» What to work on
Please repeat, precisely as written, only the lines from the one containing "none -> red brick H6 level 1" through the last line of the records below, pictures omitted.

Dataset excerpts:
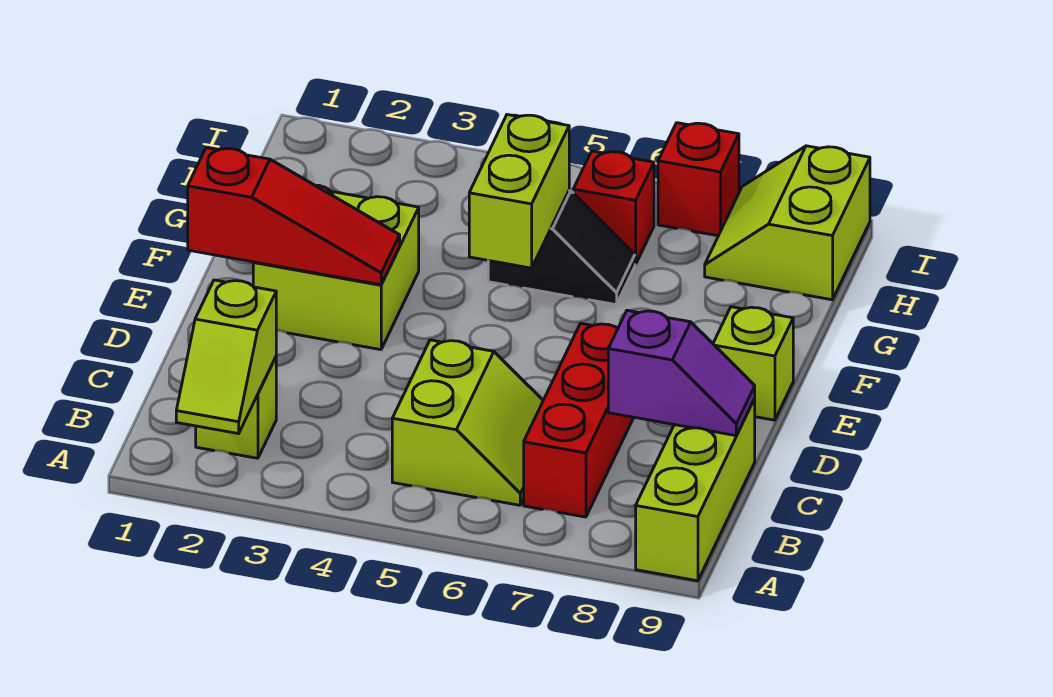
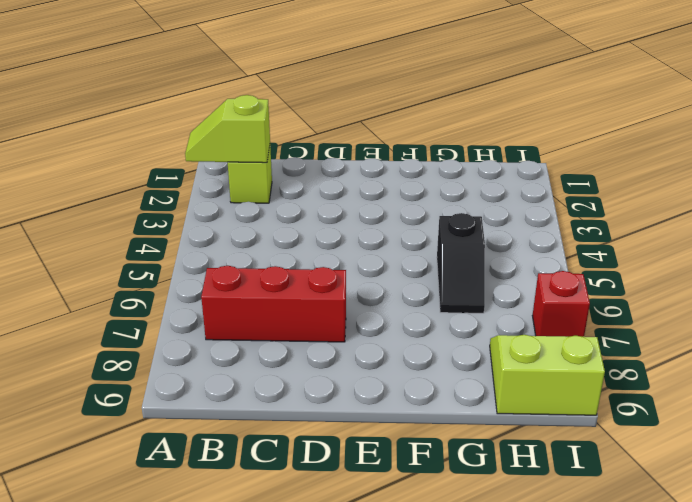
none -> lime brick A9:C9 level 1
none -> lime slope B5:C6 level 1 top 5
none -> lime brick E2:F3 level 1

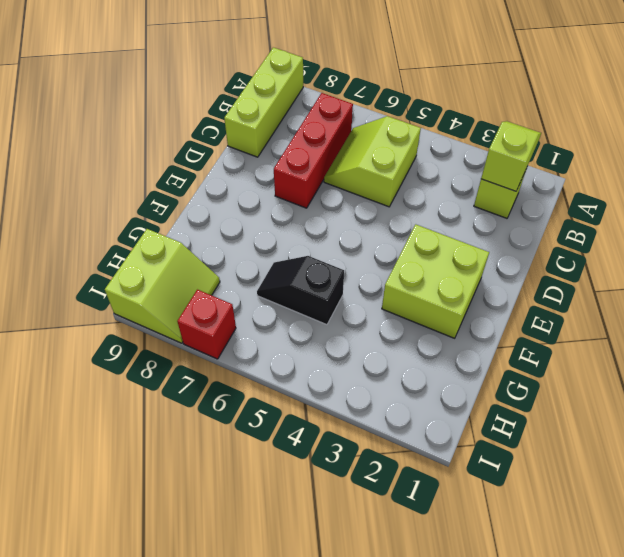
none -> lime brick E9 level 1
none -> red brick H6 level 1
none -> purple slope C8:C9 level 2 top 8

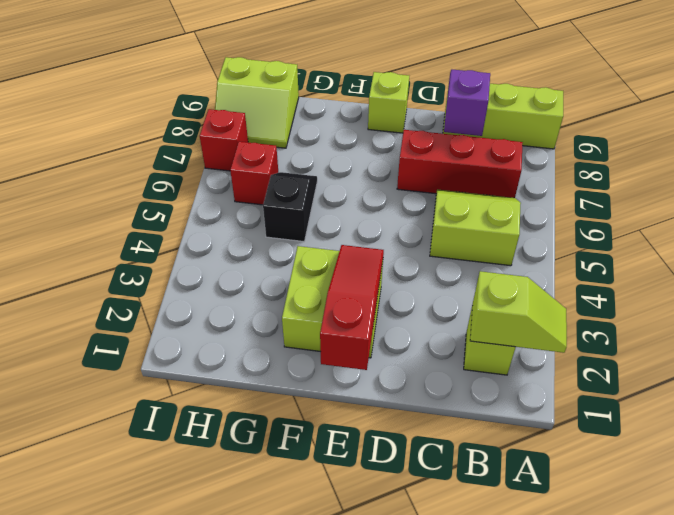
none -> lime brick F5:G5 level 2

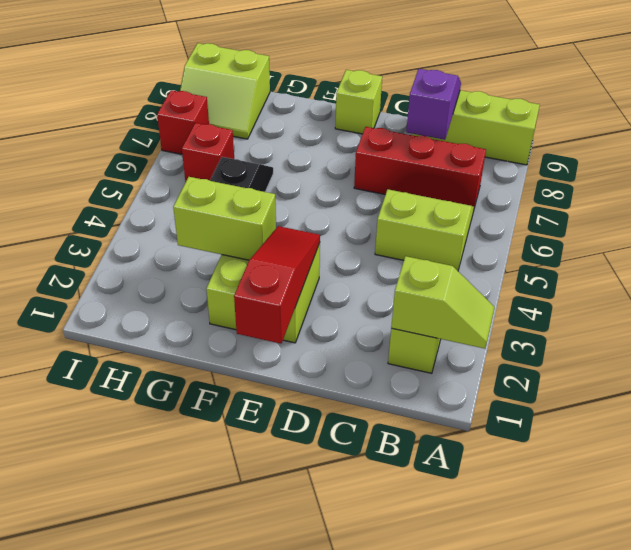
lime brick F3:G3 level 2 -> lime brick F5:G5 level 2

» Response below
none -> red brick H6 level 1
none -> purple slope C8:C9 level 2 top 8

none -> lime brick F5:G5 level 2

lime brick F3:G3 level 2 -> lime brick F5:G5 level 2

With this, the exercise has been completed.